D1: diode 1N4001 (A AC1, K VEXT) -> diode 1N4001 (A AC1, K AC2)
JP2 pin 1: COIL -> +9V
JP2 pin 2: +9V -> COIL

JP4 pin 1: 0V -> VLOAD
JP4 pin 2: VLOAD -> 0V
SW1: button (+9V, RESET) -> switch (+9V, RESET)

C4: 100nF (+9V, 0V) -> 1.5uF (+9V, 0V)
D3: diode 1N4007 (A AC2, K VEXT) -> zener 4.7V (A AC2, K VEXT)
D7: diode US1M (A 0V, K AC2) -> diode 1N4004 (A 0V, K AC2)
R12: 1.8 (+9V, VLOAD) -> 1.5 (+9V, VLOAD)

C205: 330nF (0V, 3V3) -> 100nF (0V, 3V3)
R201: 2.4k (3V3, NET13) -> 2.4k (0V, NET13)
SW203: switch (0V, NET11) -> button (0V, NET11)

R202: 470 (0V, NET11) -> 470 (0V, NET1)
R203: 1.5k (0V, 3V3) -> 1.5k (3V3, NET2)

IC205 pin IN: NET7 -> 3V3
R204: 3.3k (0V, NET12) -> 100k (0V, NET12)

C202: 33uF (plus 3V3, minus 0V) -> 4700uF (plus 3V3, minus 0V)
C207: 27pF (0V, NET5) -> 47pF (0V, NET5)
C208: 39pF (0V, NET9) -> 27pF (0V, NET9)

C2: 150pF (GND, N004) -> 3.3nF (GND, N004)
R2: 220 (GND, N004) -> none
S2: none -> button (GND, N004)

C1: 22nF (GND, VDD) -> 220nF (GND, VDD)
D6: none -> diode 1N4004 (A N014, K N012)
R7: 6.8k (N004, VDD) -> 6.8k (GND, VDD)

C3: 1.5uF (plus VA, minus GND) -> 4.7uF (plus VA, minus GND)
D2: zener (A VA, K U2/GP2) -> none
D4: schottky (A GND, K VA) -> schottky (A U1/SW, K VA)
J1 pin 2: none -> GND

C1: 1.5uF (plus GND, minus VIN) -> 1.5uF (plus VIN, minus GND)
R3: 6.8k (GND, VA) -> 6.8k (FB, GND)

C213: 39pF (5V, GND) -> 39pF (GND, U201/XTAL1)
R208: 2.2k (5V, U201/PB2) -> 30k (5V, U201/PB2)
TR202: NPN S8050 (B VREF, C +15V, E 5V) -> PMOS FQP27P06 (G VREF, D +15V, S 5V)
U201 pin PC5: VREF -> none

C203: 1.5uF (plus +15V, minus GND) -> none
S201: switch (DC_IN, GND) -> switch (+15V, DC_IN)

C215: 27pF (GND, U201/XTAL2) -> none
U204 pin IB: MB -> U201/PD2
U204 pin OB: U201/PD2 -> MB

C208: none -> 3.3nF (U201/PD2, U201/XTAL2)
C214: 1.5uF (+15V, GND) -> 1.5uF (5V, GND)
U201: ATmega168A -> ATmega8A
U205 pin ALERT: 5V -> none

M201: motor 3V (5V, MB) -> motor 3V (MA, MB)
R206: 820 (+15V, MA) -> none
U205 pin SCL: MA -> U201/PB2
☆ ☆ ☆ ☆ ☆
:: Assignment ::
Identify each line in the entries with the word "zener" and copy it.

:: Solved problem ::
D3: diode 1N4007 (A AC2, K VEXT) -> zener 4.7V (A AC2, K VEXT)
D2: zener (A VA, K U2/GP2) -> none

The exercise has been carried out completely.